-- Exercise details --
Pull every line containing "none" from the entries.

-- Stored data --
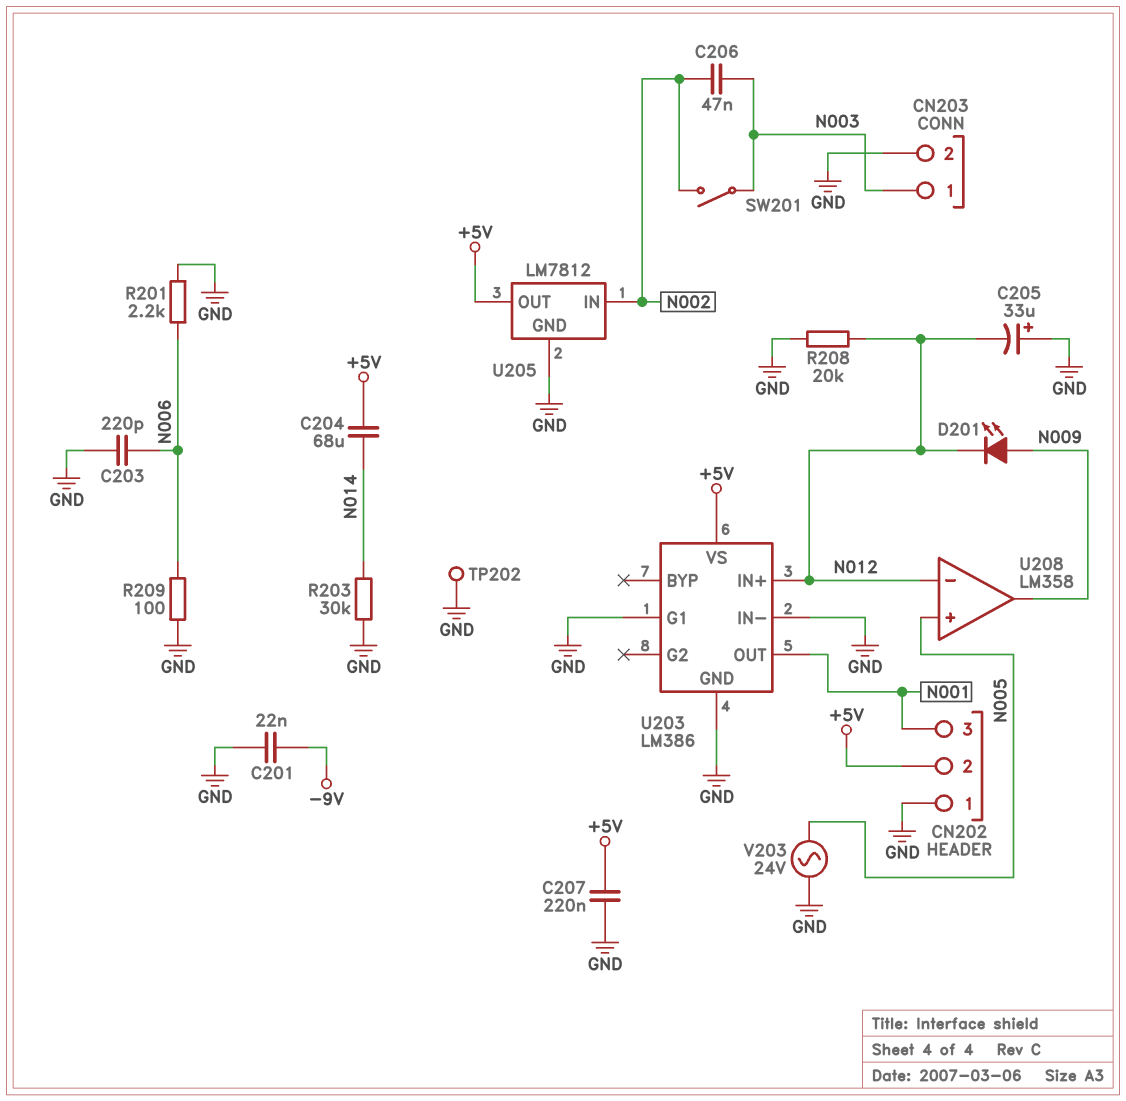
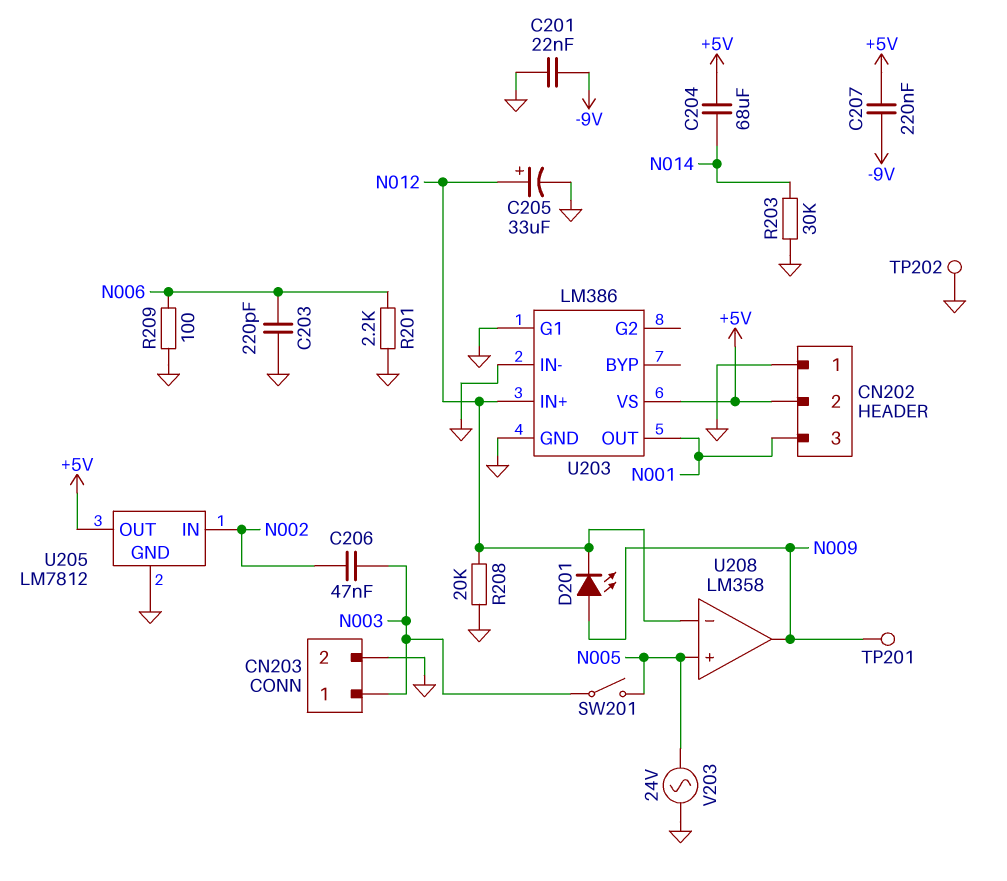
C205: 33uF (plus GND, minus N012) -> 33uF (plus N012, minus GND)
C207: 220nF (+5V, GND) -> 220nF (+5V, -9V)
SW201: switch (N002, N003) -> switch (N003, N005)
TP201: none -> test point (N009)

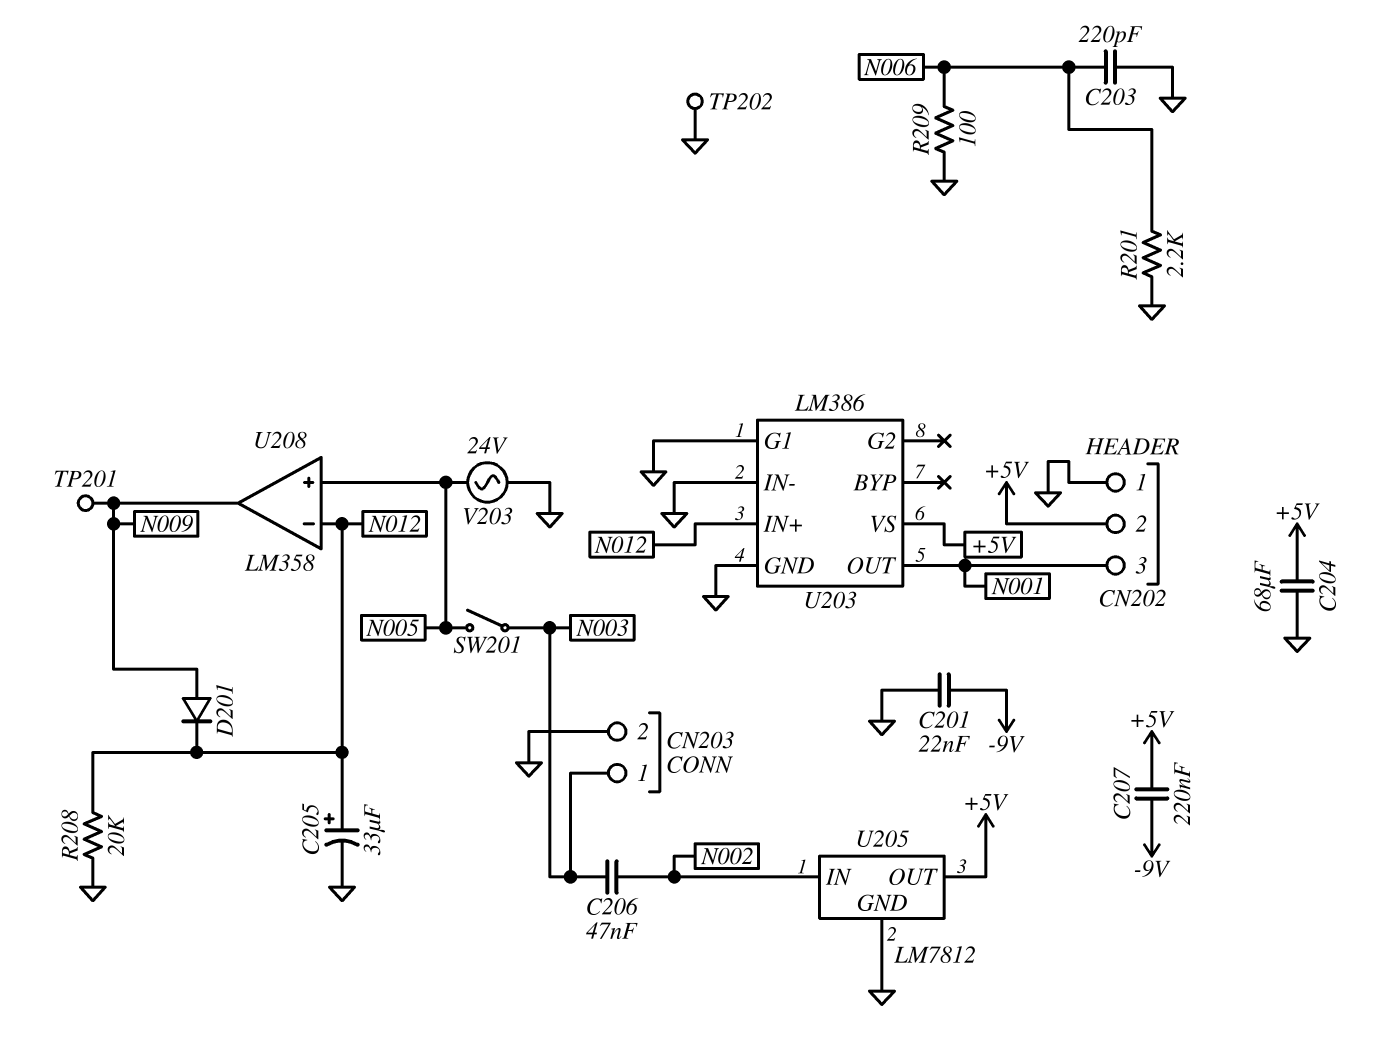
C204: 68uF (+5V, N014) -> 68uF (+5V, GND)
D201: LED (A N009, K N012) -> diode (A N009, K N012)
R203: 30k (GND, N014) -> none

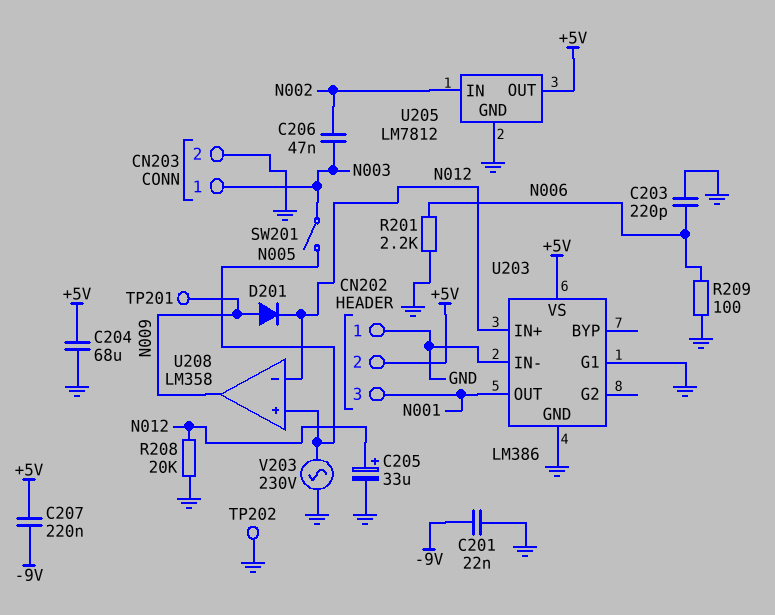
V203: AC 24V (GND, N005) -> AC 230V (GND, N005)

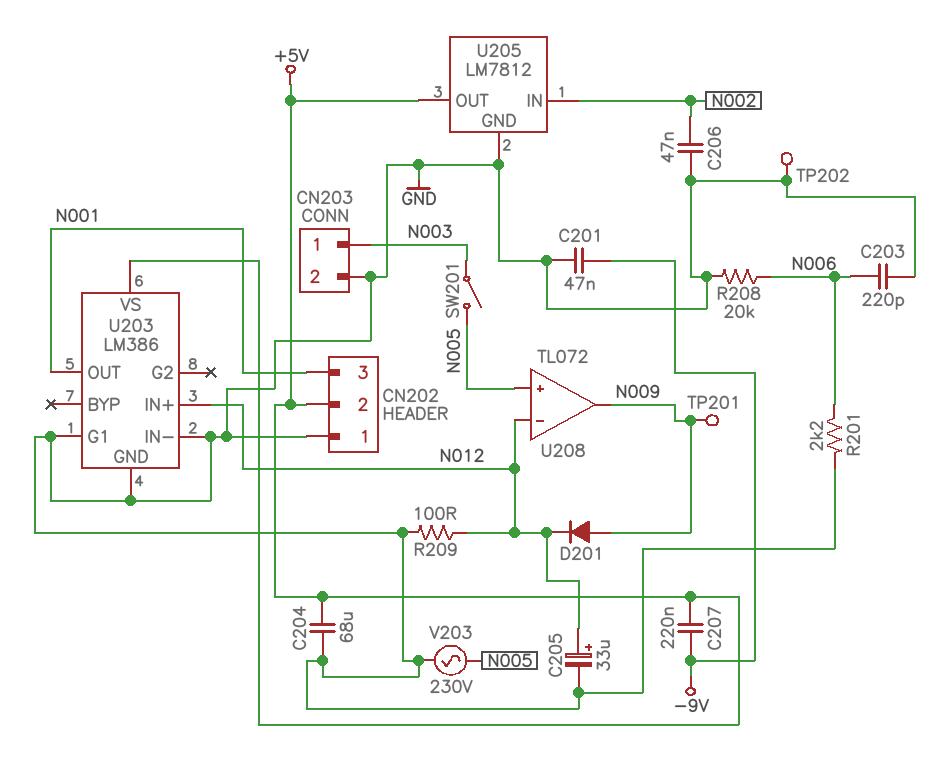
C201: 22nF (-9V, GND) -> 47nF (-9V, GND)
C206: 47nF (N002, N003) -> 47nF (GND, N002)
R208: 20k (GND, N012) -> 20k (GND, N006)
R209: 100 (GND, N006) -> 100 (GND, N012)
U208: LM358 -> TL072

-- Written answer --
TP201: none -> test point (N009)
R203: 30k (GND, N014) -> none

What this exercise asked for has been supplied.